### TASK OBJECTIVE
Write out all the records exactly, and keep any images out.
-------- RECORDS PROVIDED --------
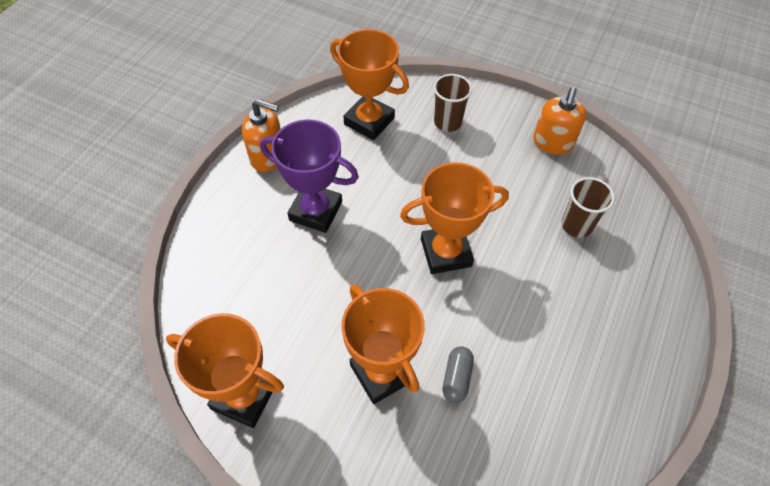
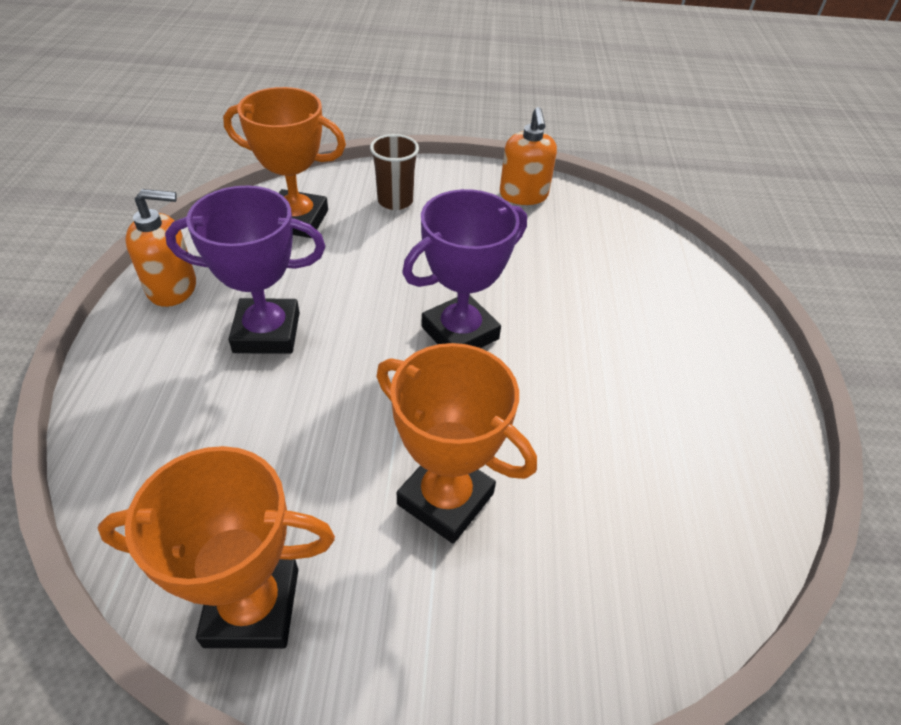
camera: 25 degrees left, 10 degrees down
orange trophy [400,162,509,274] -> purple trophy [402,189,527,348]
grey capsule [442,346,474,403] -> none
brown cup [561,177,615,238] -> none

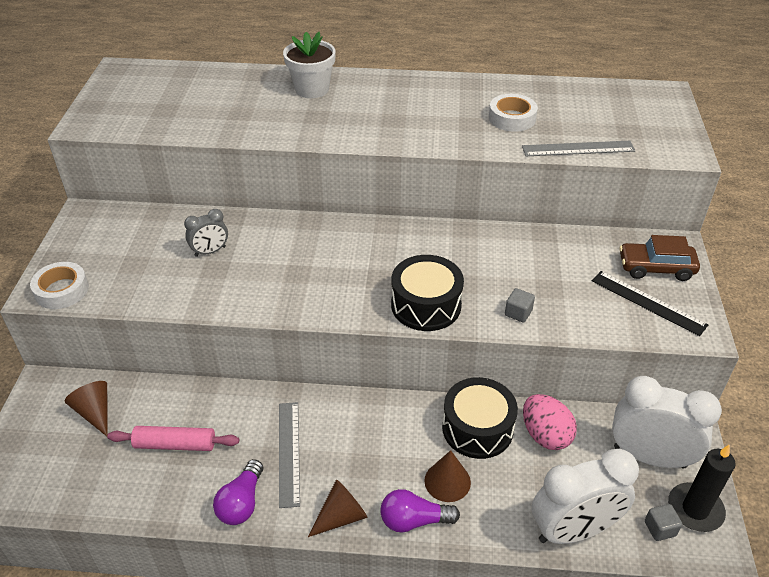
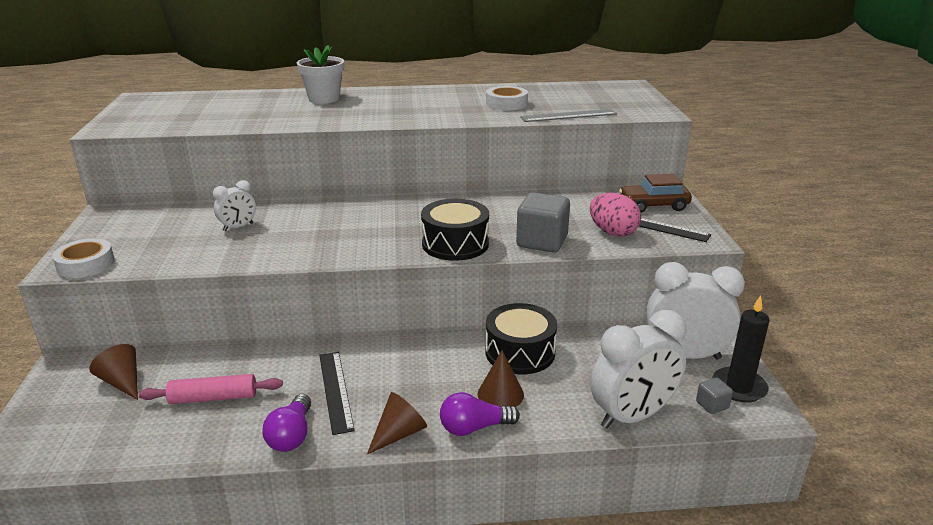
camera: 10 degrees left, 15 degrees down
grey clock [184,209,228,257] -> white clock [213,180,256,231]
grey ruler [279,402,300,508] -> black ruler [319,352,355,435]
grey cube [505,288,535,322] -> grey cube [516,192,570,253], size x2.09
pink egg [523,394,577,450] -> pink egg moved to [590,193,641,237]

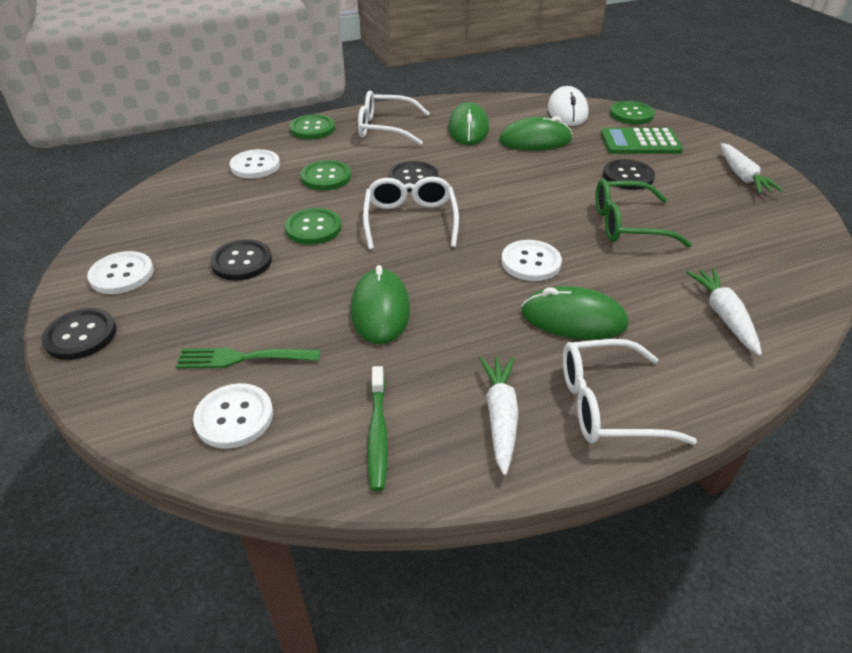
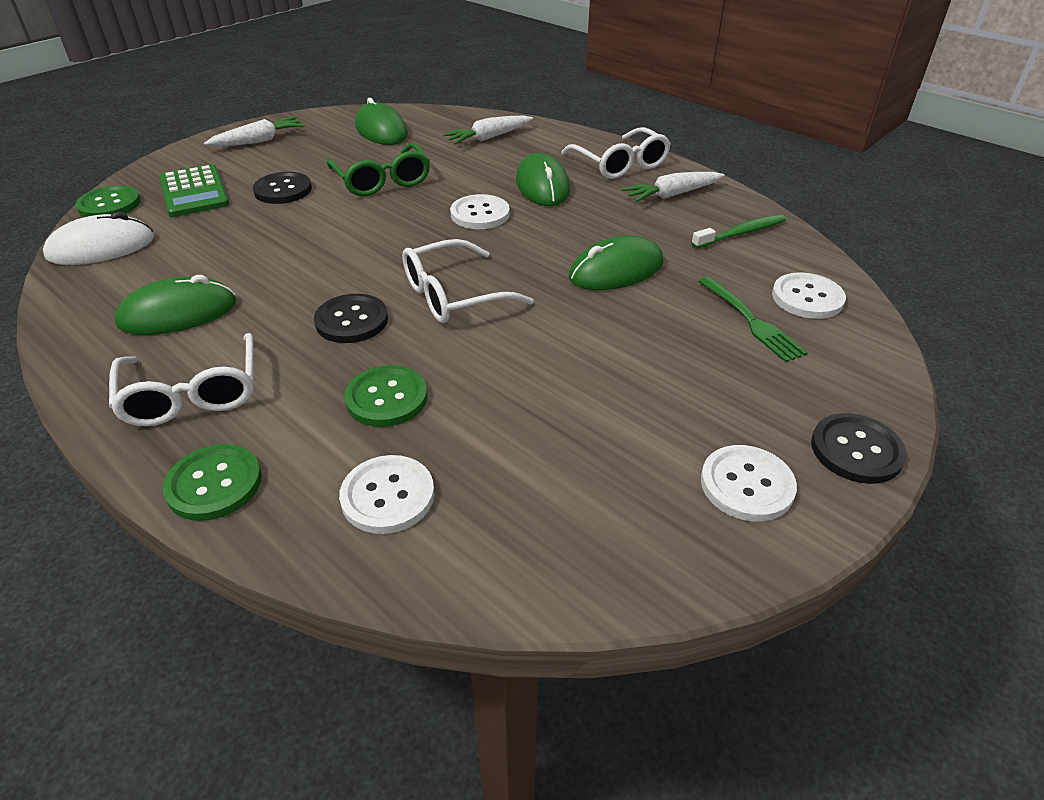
camera: 115 degrees left, 0 degrees up
black button [210,239,272,281] -> none
green button [285,208,342,245] -> none
green mouse [499,116,572,150] -> green mouse moved to [355,98,408,145]

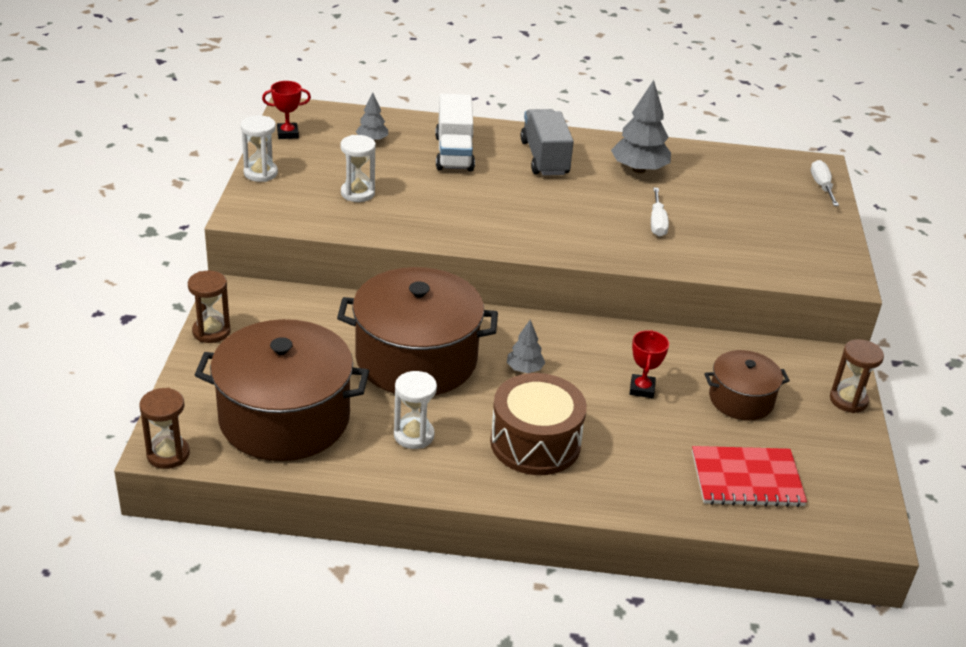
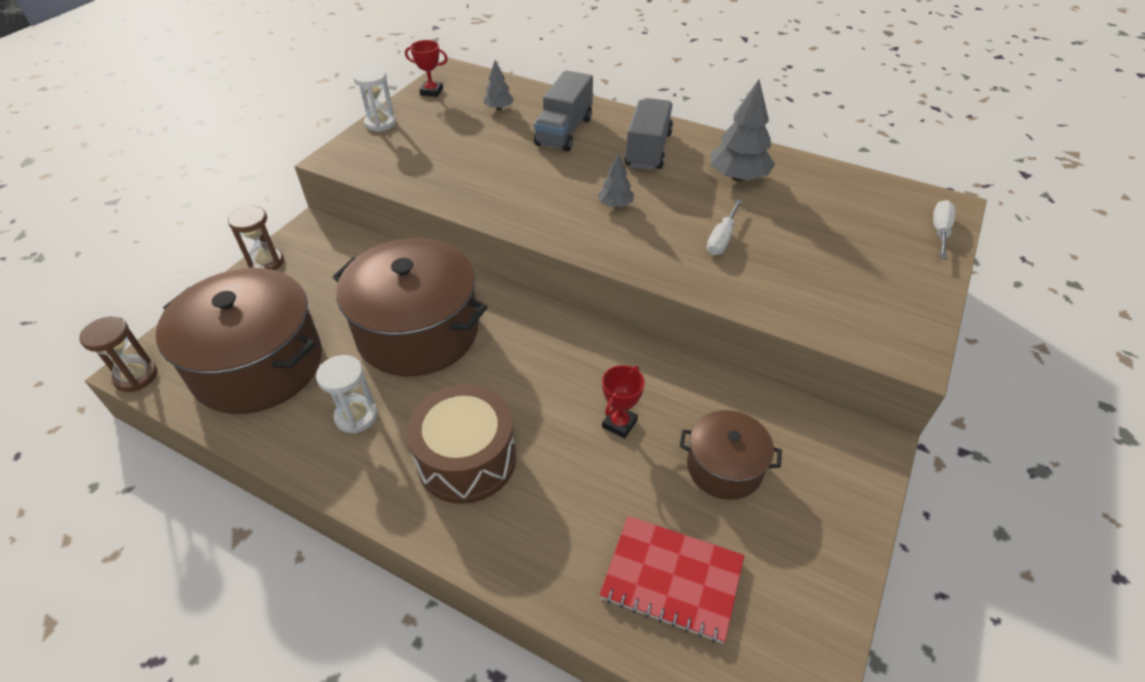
camera: 25 degrees right, 10 degrees up
white hourglass [340,135,376,202] -> none
white truck [435,94,475,171] -> grey truck [534,70,593,152]
grey tree [507,320,545,373] -> grey tree moved to [598,153,634,208]
brown hourglass [830,339,884,413] -> none

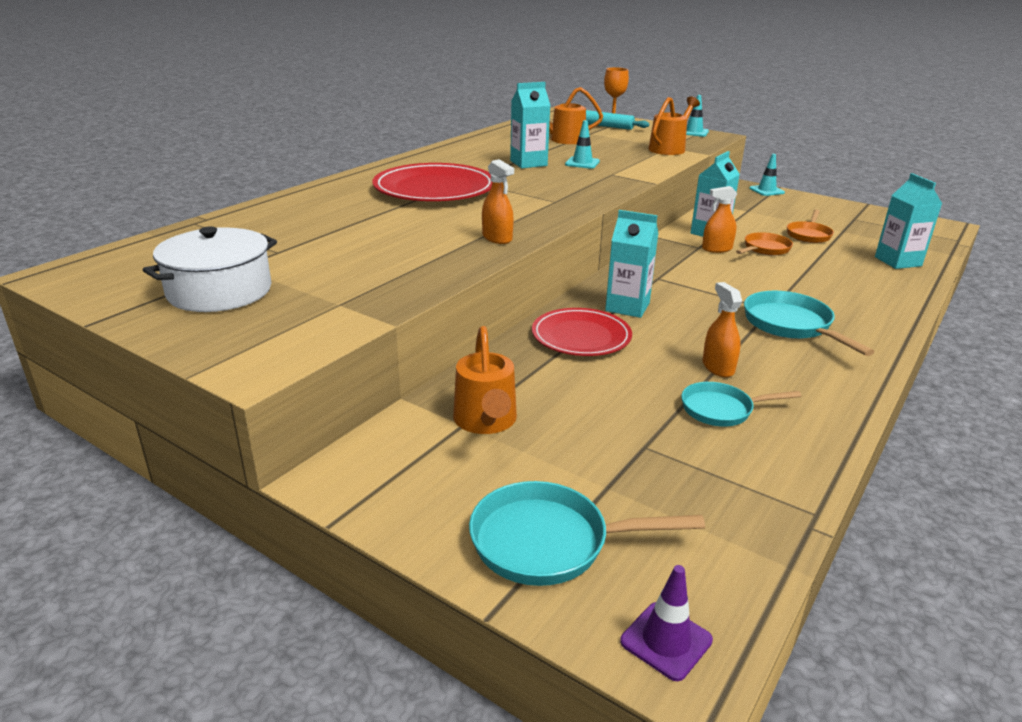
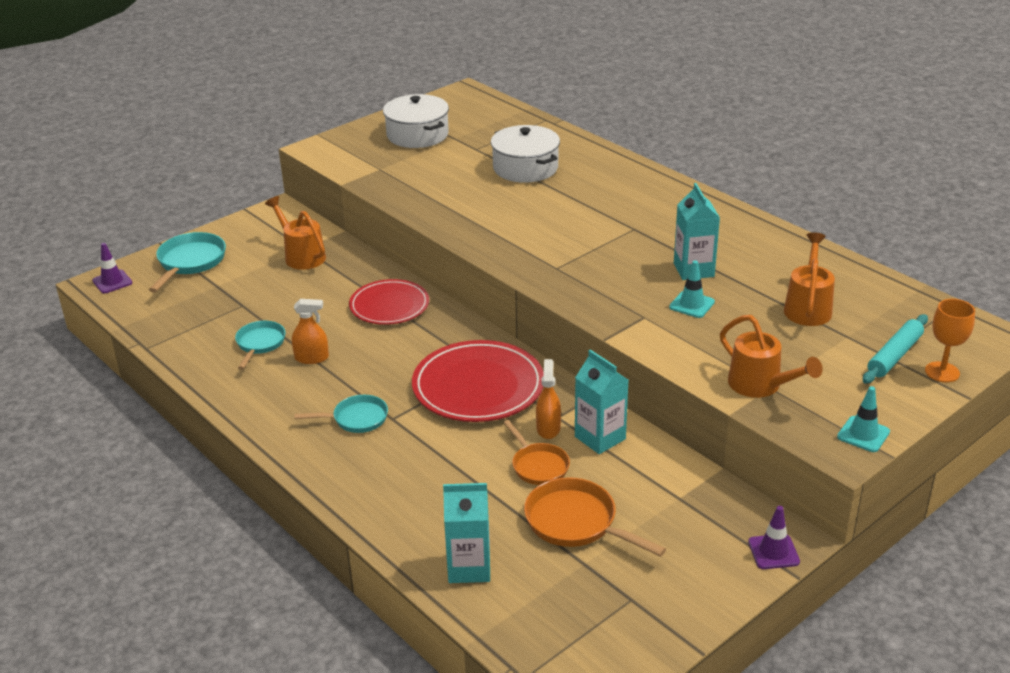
camera: 105 degrees right, 5 degrees up
red plate [372,163,492,201] -> red plate moved to [412,340,544,422]
orange watering can [453,326,517,434] -> orange watering can turned 45 degrees clockwise [265,196,326,270]
orange spray bottle [482,159,514,244] -> none
turquoise carton [605,210,658,318] -> none
turquoise pan [744,291,874,356] -> turquoise pan [294,395,388,433], size x0.66
turquoise traffic cone [749,154,785,196] -> purple traffic cone [748,506,800,569]
orange pan [787,210,834,243] -> orange pan [524,477,666,557], size x1.51
none -> white pot [491,125,560,183]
--------
### SOLUTION TO THIS TASK
camera: 25 degrees left, 10 degrees down
orange trophy [400,162,509,274] -> purple trophy [402,189,527,348]
grey capsule [442,346,474,403] -> none
brown cup [561,177,615,238] -> none

camera: 10 degrees left, 15 degrees down
grey clock [184,209,228,257] -> white clock [213,180,256,231]
grey ruler [279,402,300,508] -> black ruler [319,352,355,435]
grey cube [505,288,535,322] -> grey cube [516,192,570,253], size x2.09
pink egg [523,394,577,450] -> pink egg moved to [590,193,641,237]

camera: 115 degrees left, 0 degrees up
black button [210,239,272,281] -> none
green button [285,208,342,245] -> none
green mouse [499,116,572,150] -> green mouse moved to [355,98,408,145]

camera: 25 degrees right, 10 degrees up
white hourglass [340,135,376,202] -> none
white truck [435,94,475,171] -> grey truck [534,70,593,152]
grey tree [507,320,545,373] -> grey tree moved to [598,153,634,208]
brown hourglass [830,339,884,413] -> none

camera: 105 degrees right, 5 degrees up
red plate [372,163,492,201] -> red plate moved to [412,340,544,422]
orange watering can [453,326,517,434] -> orange watering can turned 45 degrees clockwise [265,196,326,270]
orange spray bottle [482,159,514,244] -> none
turquoise carton [605,210,658,318] -> none
turquoise pan [744,291,874,356] -> turquoise pan [294,395,388,433], size x0.66
turquoise traffic cone [749,154,785,196] -> purple traffic cone [748,506,800,569]
orange pan [787,210,834,243] -> orange pan [524,477,666,557], size x1.51
none -> white pot [491,125,560,183]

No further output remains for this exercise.